[Source records]
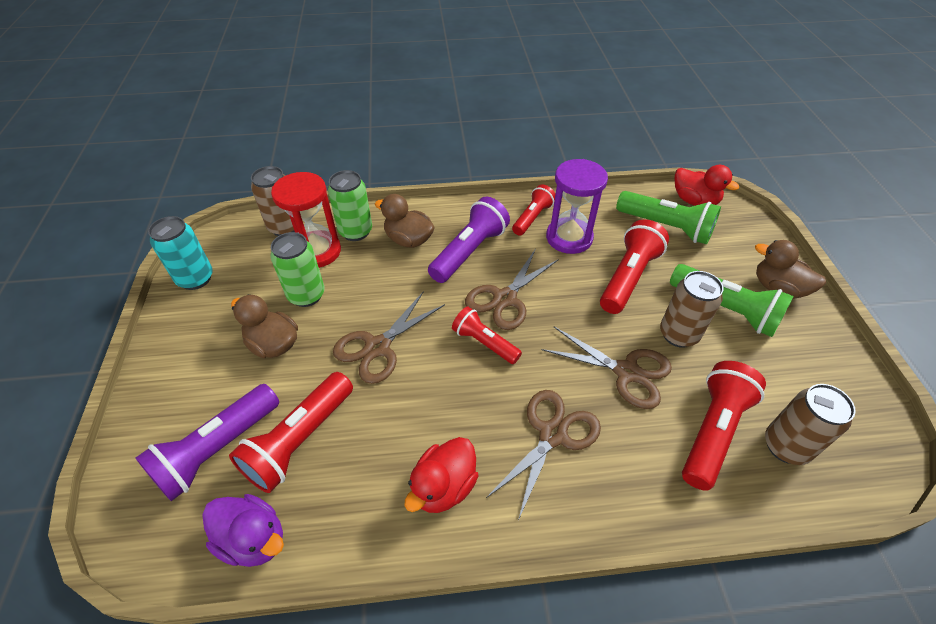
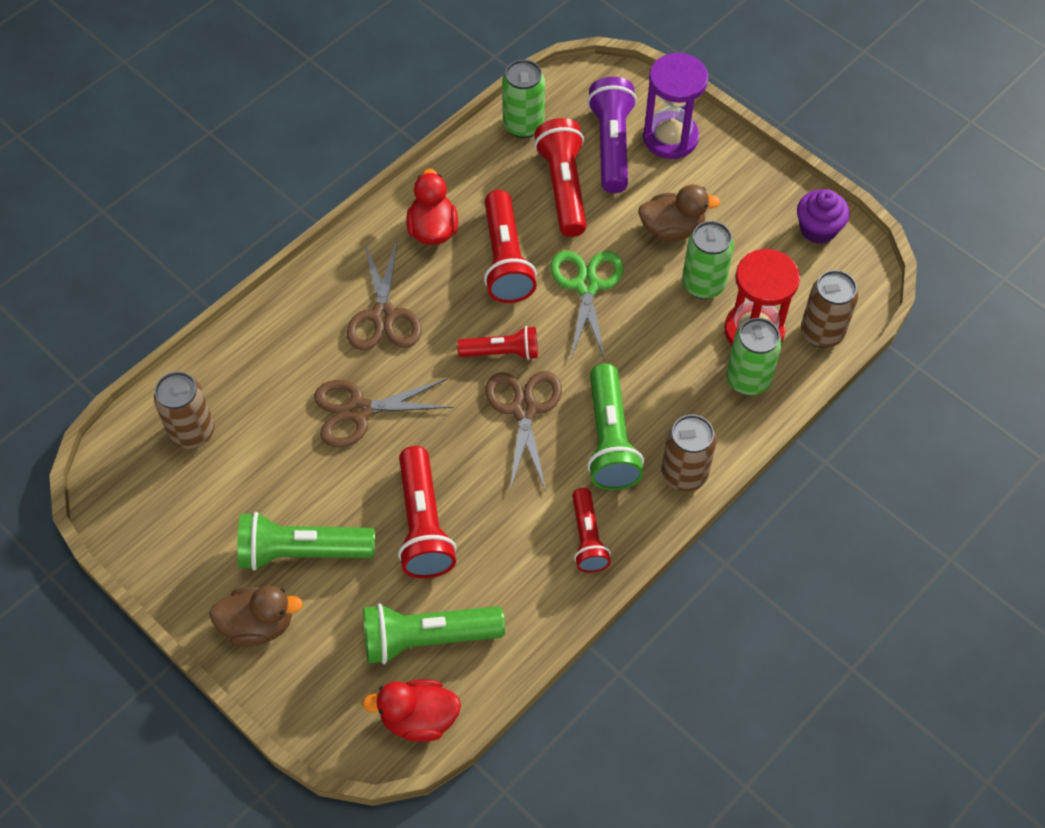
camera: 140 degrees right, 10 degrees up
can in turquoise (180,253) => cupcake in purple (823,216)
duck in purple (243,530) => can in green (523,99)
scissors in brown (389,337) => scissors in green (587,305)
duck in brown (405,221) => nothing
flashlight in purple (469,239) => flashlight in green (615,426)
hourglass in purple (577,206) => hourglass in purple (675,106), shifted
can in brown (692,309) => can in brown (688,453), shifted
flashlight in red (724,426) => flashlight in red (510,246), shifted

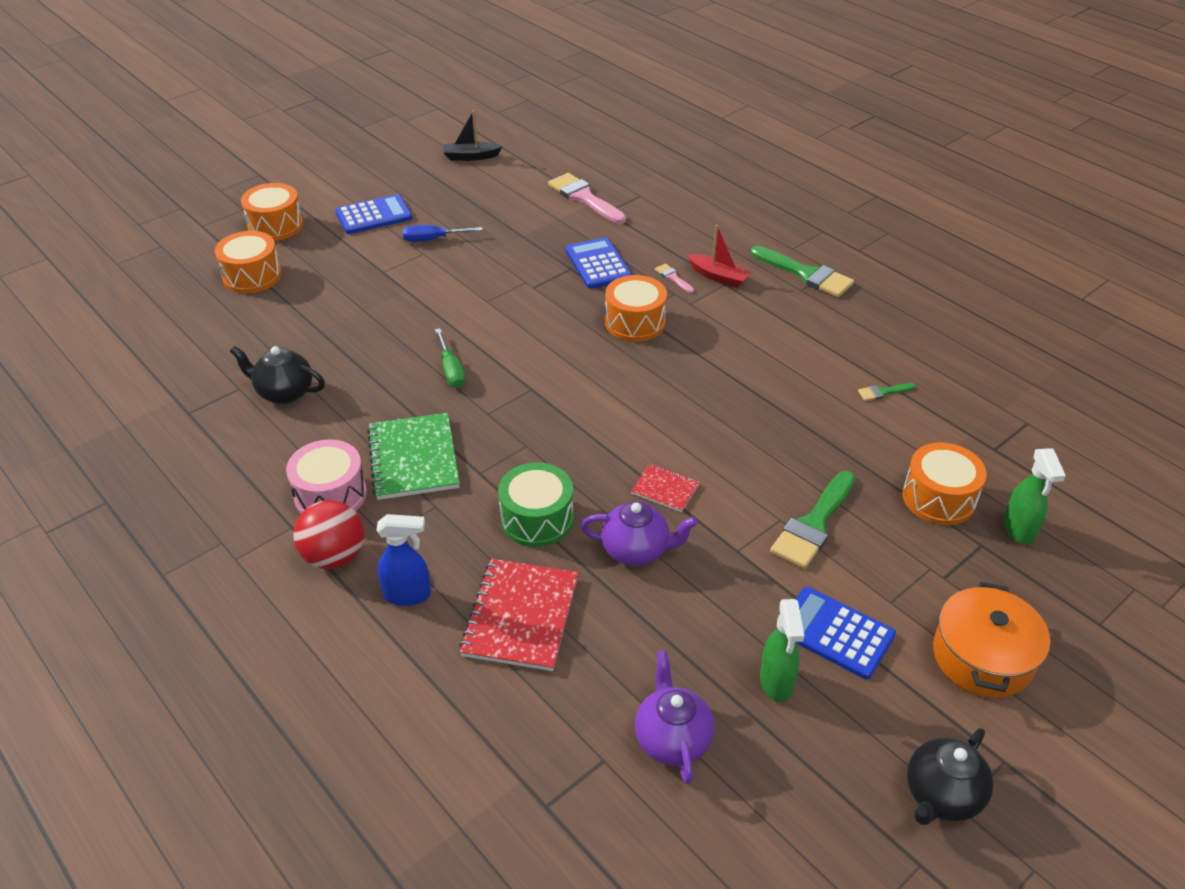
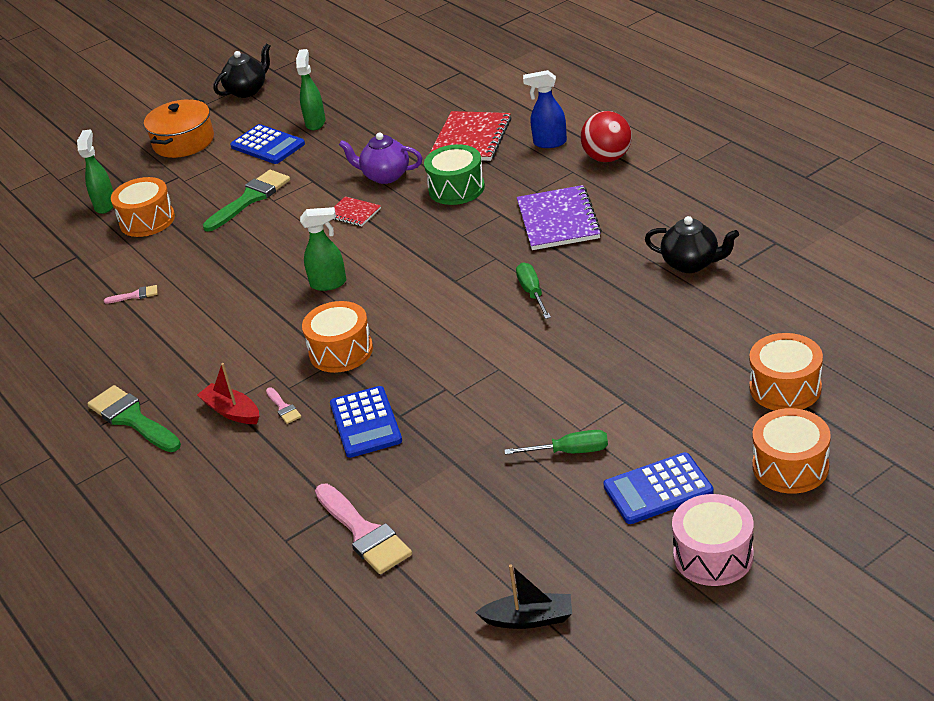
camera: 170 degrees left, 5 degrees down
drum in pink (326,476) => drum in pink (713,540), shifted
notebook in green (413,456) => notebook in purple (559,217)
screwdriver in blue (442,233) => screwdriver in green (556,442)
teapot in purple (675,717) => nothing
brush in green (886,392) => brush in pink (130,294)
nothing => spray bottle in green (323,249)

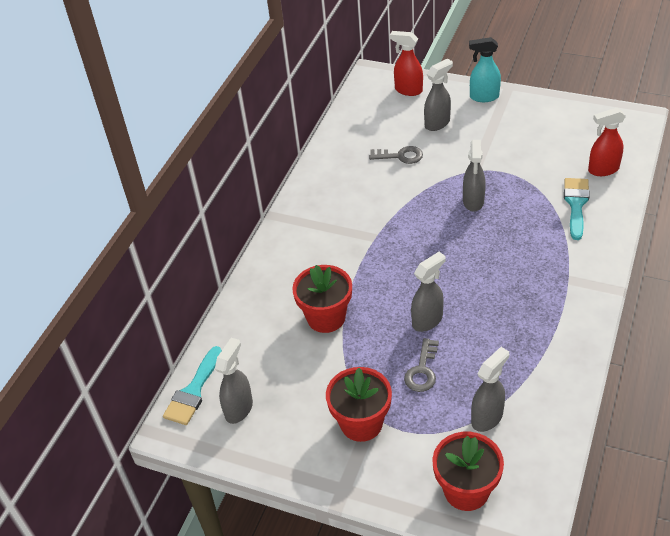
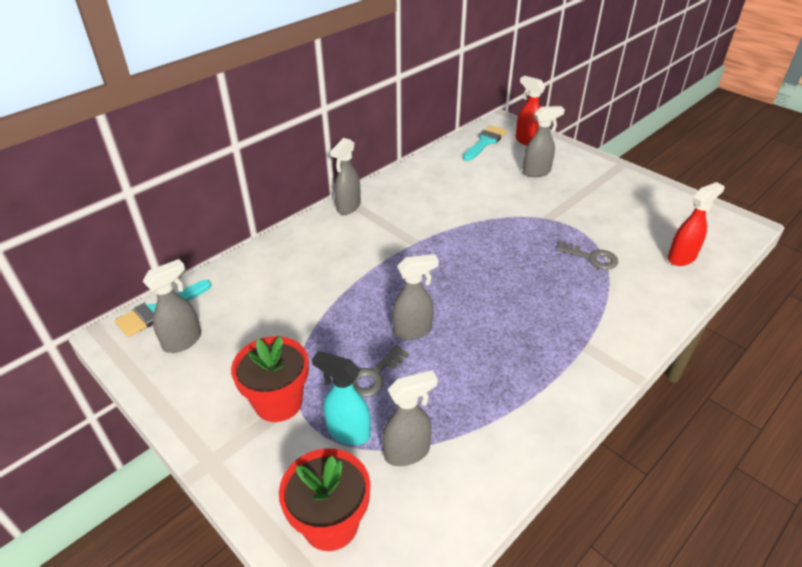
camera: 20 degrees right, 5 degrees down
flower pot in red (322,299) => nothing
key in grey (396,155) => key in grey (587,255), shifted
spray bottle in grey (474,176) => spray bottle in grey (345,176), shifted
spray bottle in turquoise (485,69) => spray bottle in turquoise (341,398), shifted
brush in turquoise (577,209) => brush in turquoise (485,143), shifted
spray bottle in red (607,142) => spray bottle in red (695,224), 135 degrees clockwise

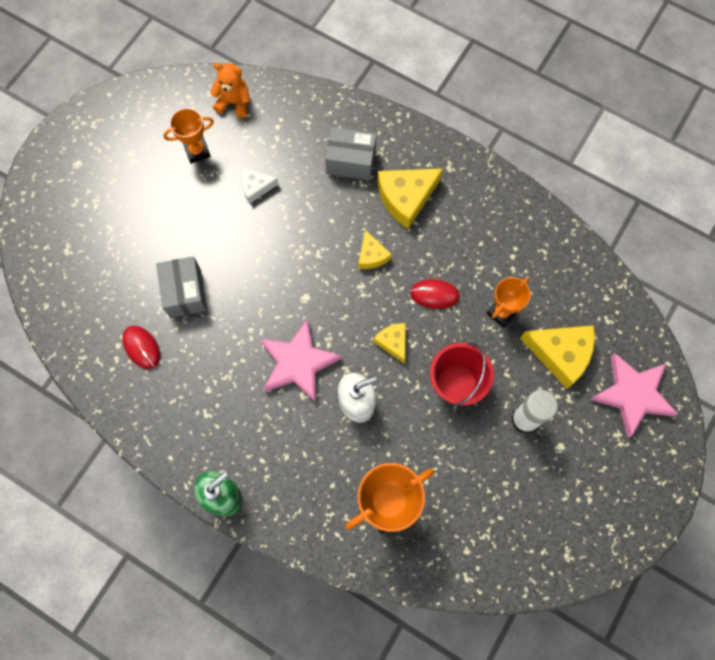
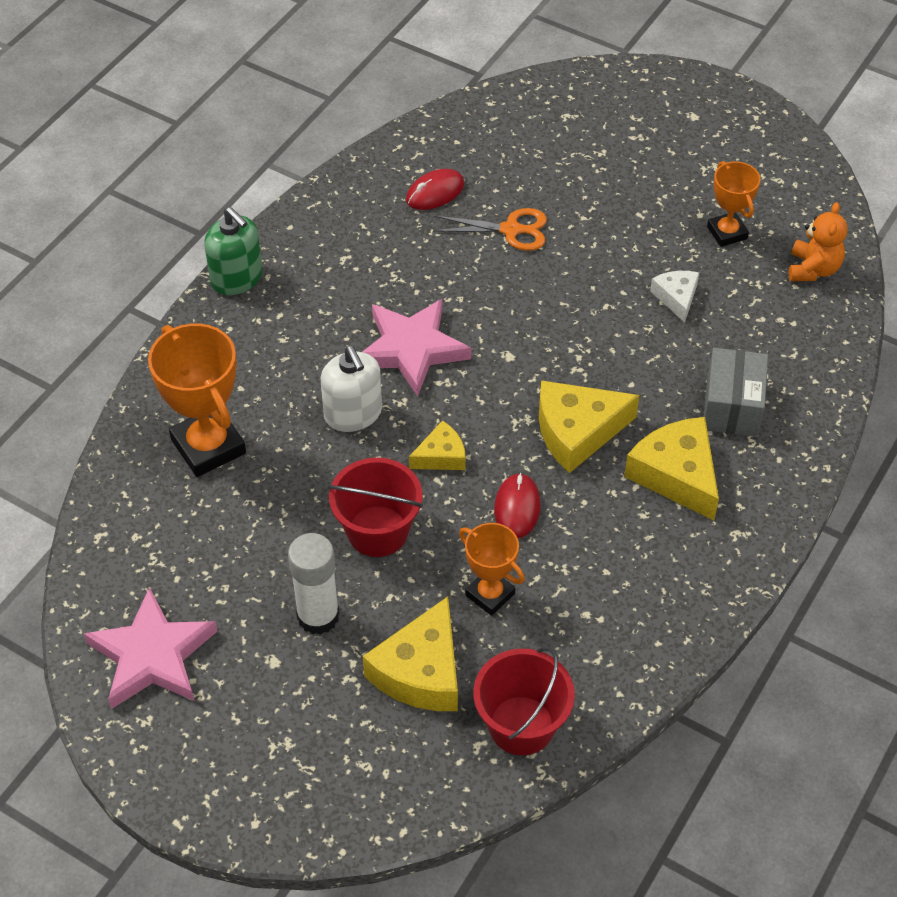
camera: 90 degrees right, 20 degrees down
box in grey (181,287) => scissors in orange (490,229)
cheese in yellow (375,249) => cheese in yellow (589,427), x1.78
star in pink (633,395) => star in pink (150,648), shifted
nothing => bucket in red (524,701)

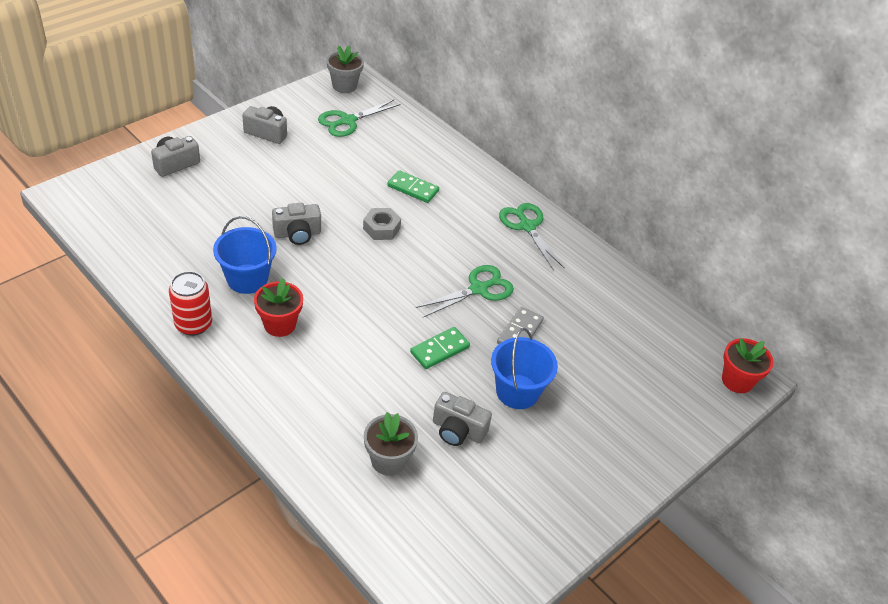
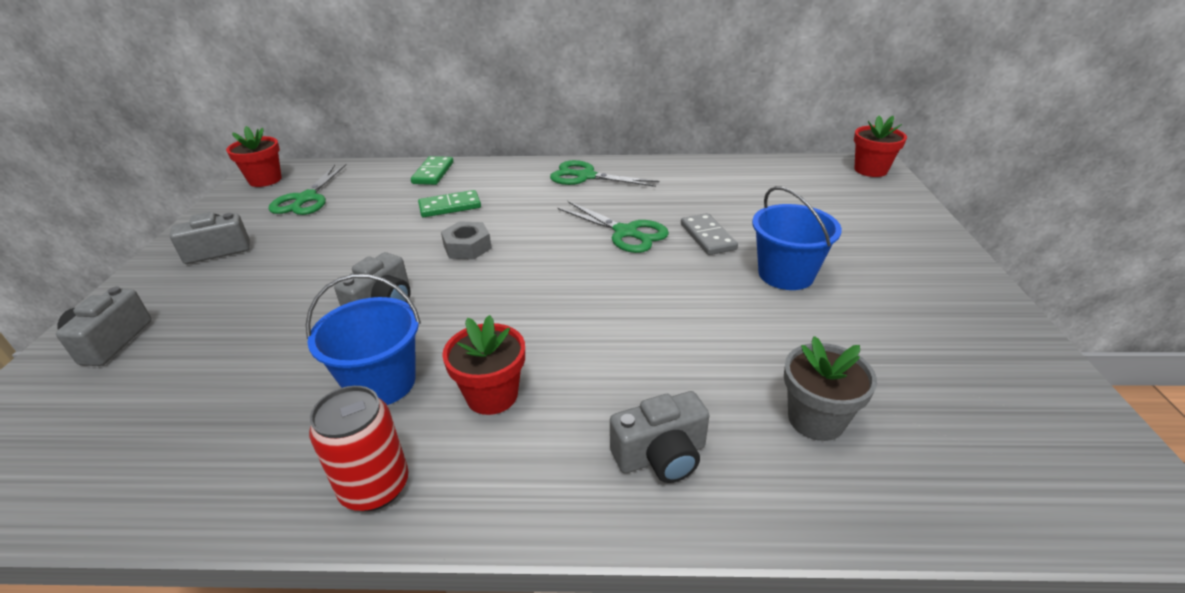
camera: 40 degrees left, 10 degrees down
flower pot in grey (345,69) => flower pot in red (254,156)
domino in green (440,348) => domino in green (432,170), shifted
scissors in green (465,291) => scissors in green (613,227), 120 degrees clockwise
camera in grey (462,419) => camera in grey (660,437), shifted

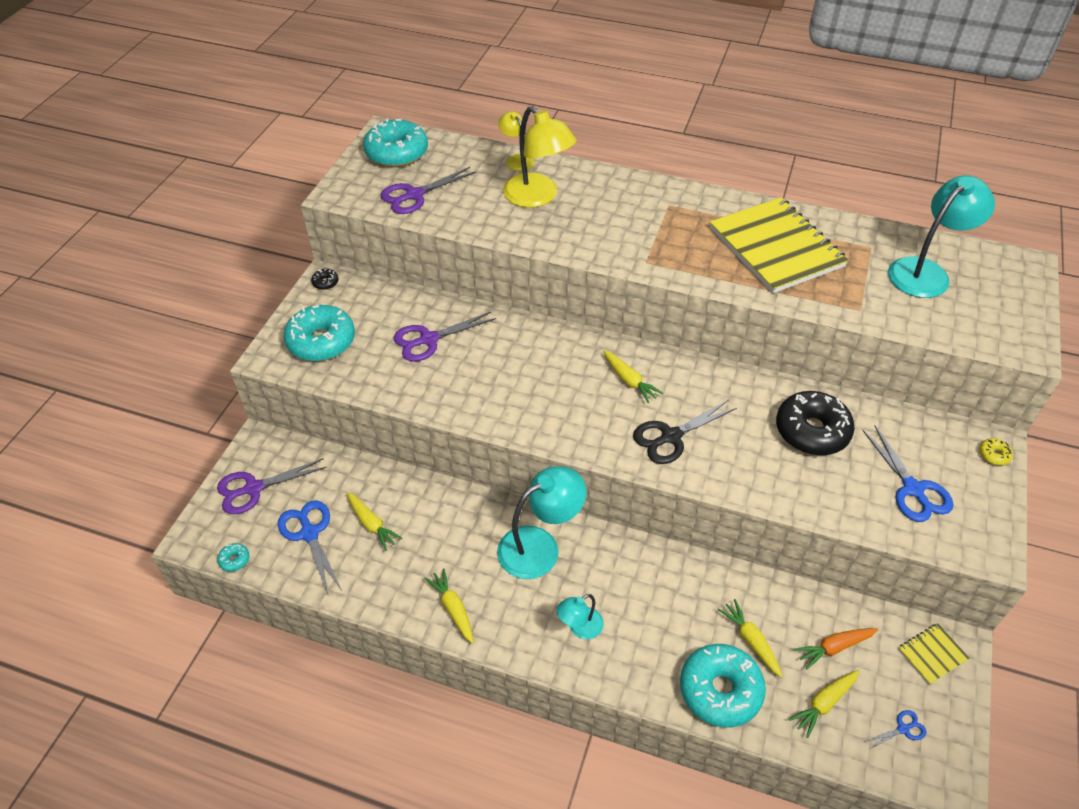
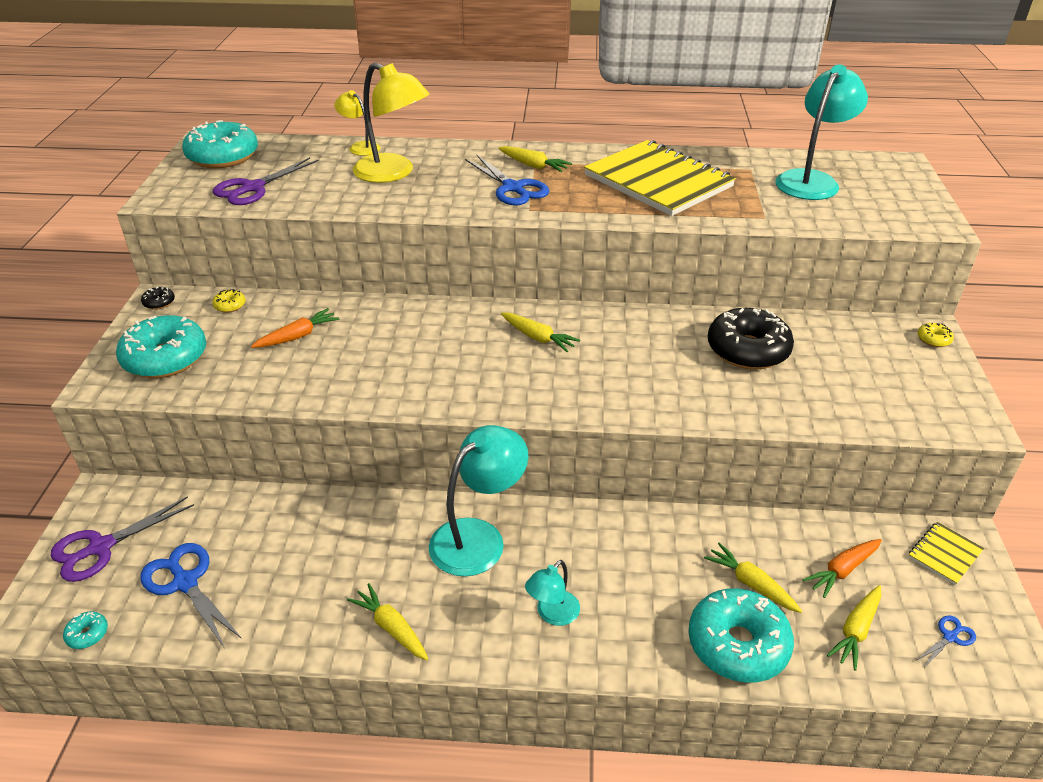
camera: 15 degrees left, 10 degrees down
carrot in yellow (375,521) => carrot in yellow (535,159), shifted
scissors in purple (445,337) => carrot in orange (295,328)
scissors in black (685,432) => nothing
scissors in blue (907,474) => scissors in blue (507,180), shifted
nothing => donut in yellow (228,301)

TASK DESCRIPTION = All entries above, minus the pictures, should be repeated exactly.

YOUR RESPONSE =
camera: 140 degrees right, 10 degrees up
can in turquoise (180,253) => cupcake in purple (823,216)
duck in purple (243,530) => can in green (523,99)
scissors in brown (389,337) => scissors in green (587,305)
duck in brown (405,221) => nothing
flashlight in purple (469,239) => flashlight in green (615,426)
hourglass in purple (577,206) => hourglass in purple (675,106), shifted
can in brown (692,309) => can in brown (688,453), shifted
flashlight in red (724,426) => flashlight in red (510,246), shifted

camera: 170 degrees left, 5 degrees down
drum in pink (326,476) => drum in pink (713,540), shifted
notebook in green (413,456) => notebook in purple (559,217)
screwdriver in blue (442,233) => screwdriver in green (556,442)
teapot in purple (675,717) => nothing
brush in green (886,392) => brush in pink (130,294)
nothing => spray bottle in green (323,249)

camera: 20 degrees right, 5 degrees down
flower pot in red (322,299) => nothing
key in grey (396,155) => key in grey (587,255), shifted
spray bottle in grey (474,176) => spray bottle in grey (345,176), shifted
spray bottle in turquoise (485,69) => spray bottle in turquoise (341,398), shifted
brush in turquoise (577,209) => brush in turquoise (485,143), shifted
spray bottle in red (607,142) => spray bottle in red (695,224), 135 degrees clockwise

camera: 90 degrees right, 20 degrees down
box in grey (181,287) => scissors in orange (490,229)
cheese in yellow (375,249) => cheese in yellow (589,427), x1.78
star in pink (633,395) => star in pink (150,648), shifted
nothing => bucket in red (524,701)

camera: 40 degrees left, 10 degrees down
flower pot in grey (345,69) => flower pot in red (254,156)
domino in green (440,348) => domino in green (432,170), shifted
scissors in green (465,291) => scissors in green (613,227), 120 degrees clockwise
camera in grey (462,419) => camera in grey (660,437), shifted

camera: 15 degrees left, 10 degrees down
carrot in yellow (375,521) => carrot in yellow (535,159), shifted
scissors in purple (445,337) => carrot in orange (295,328)
scissors in black (685,432) => nothing
scissors in blue (907,474) => scissors in blue (507,180), shifted
nothing => donut in yellow (228,301)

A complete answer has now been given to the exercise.